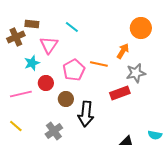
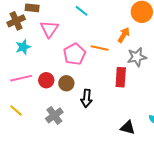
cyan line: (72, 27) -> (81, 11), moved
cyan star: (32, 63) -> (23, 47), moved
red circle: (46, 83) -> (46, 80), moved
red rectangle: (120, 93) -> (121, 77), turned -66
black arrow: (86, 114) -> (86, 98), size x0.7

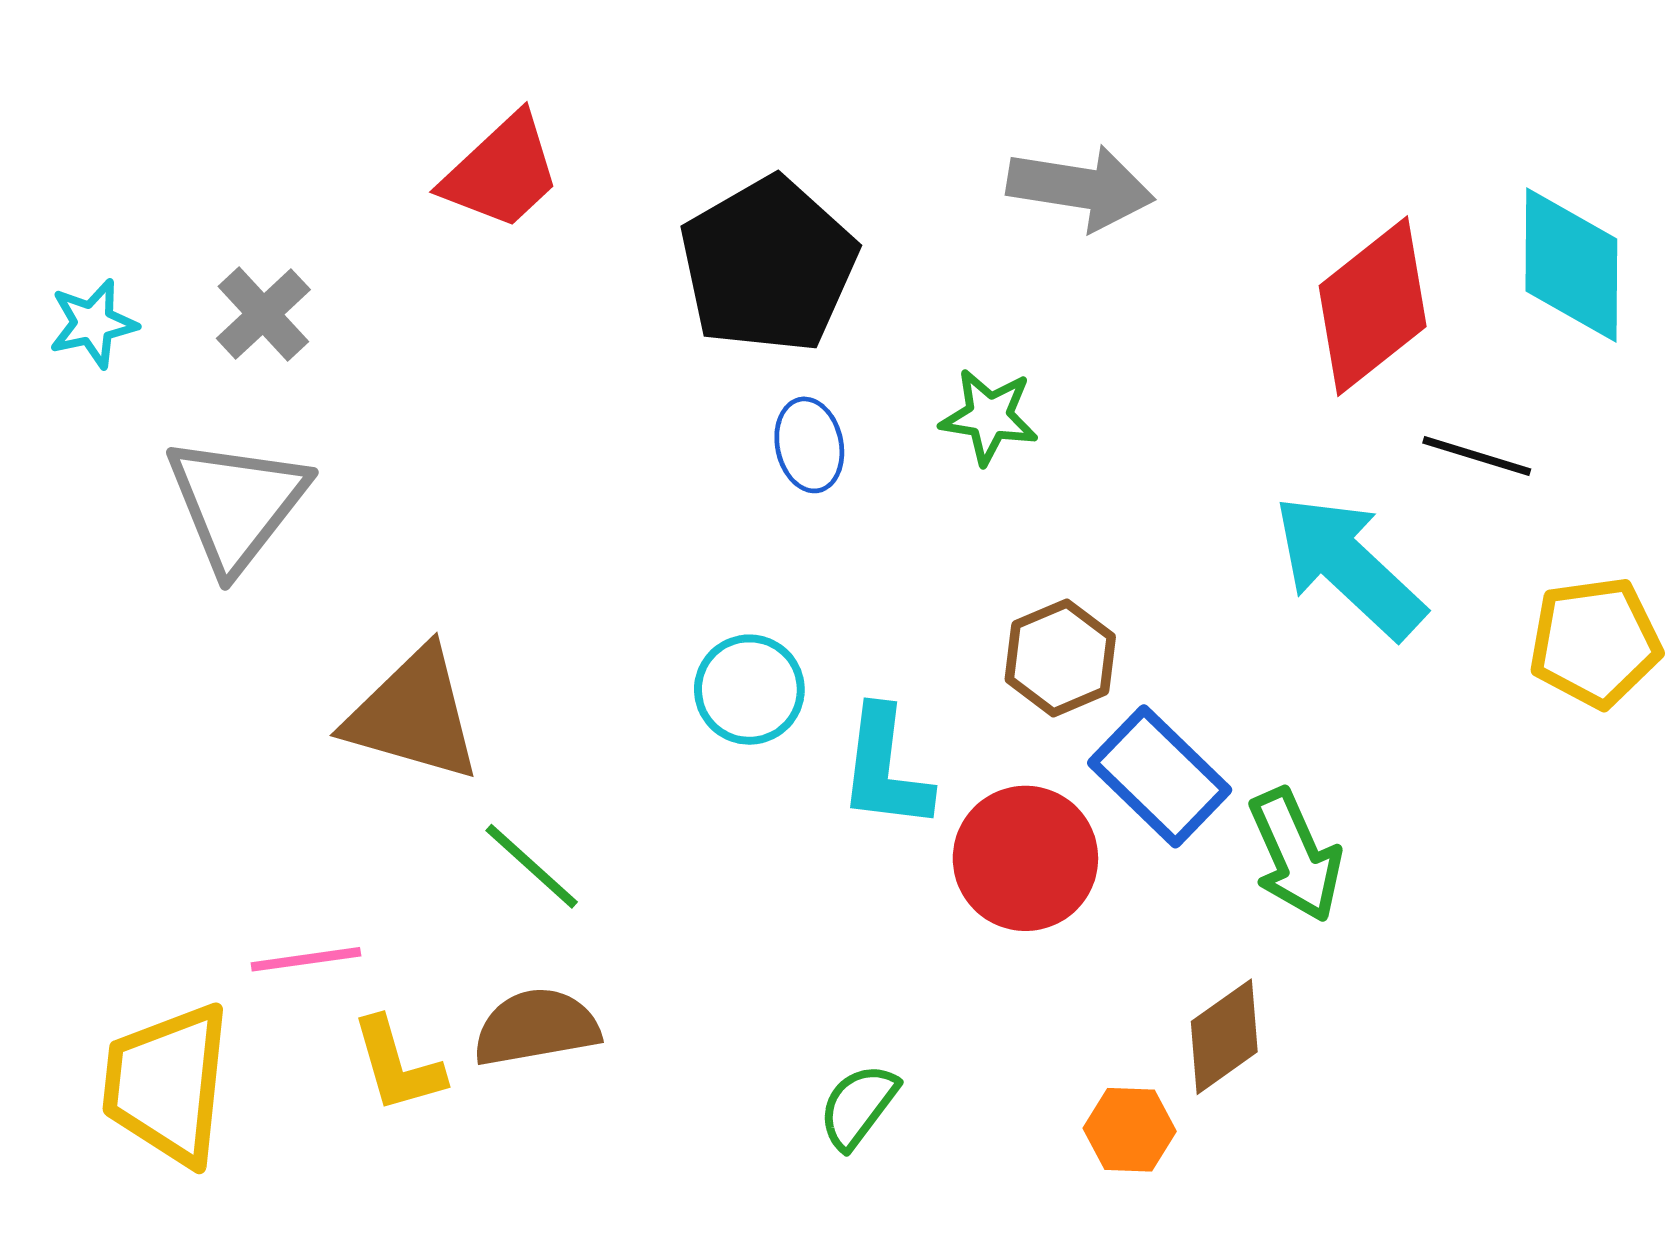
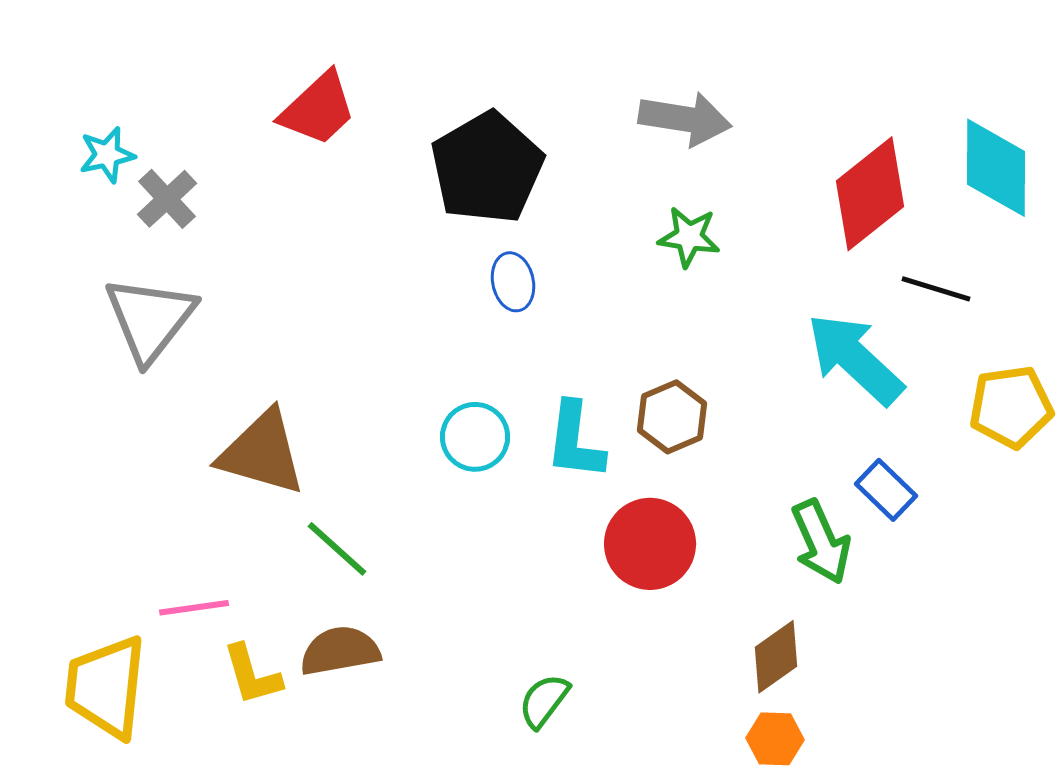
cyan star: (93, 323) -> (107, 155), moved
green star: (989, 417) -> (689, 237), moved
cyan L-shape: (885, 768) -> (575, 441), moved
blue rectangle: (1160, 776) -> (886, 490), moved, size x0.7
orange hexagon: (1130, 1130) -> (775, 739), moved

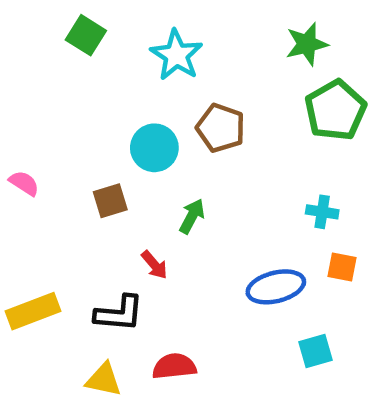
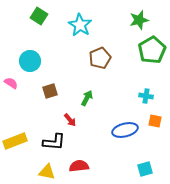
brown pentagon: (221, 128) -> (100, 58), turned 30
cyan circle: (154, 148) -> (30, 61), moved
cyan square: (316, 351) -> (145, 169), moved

----------------------------------------

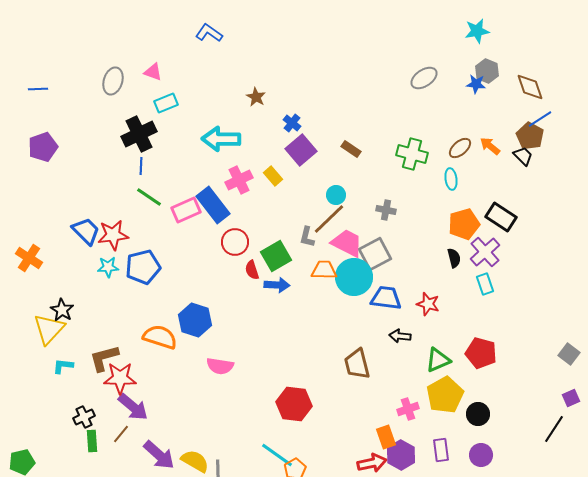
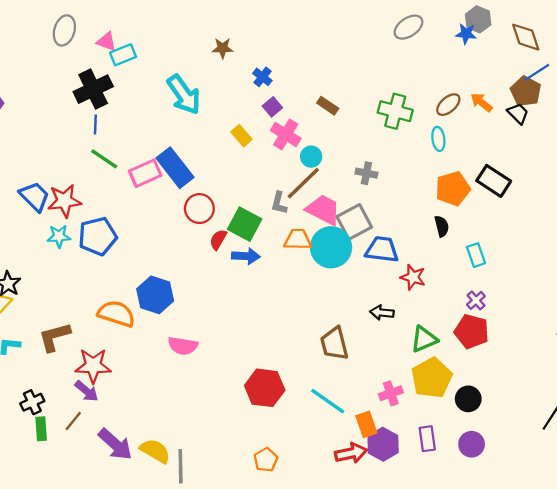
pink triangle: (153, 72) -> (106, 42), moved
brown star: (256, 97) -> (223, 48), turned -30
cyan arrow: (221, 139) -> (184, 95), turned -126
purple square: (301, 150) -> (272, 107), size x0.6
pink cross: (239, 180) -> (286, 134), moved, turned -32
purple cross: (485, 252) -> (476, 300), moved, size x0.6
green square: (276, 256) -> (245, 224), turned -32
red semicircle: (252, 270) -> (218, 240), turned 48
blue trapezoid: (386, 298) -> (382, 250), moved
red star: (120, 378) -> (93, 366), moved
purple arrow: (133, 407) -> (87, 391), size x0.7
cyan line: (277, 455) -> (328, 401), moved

----------------------------------------

Give again exactly, and only, the lines above starting at the one with "blue trapezoid: (386, 298)" and ending at the one with "cyan line: (277, 455) -> (328, 401), moved".

Result of the task
blue trapezoid: (386, 298) -> (382, 250), moved
red star: (120, 378) -> (93, 366), moved
purple arrow: (133, 407) -> (87, 391), size x0.7
cyan line: (277, 455) -> (328, 401), moved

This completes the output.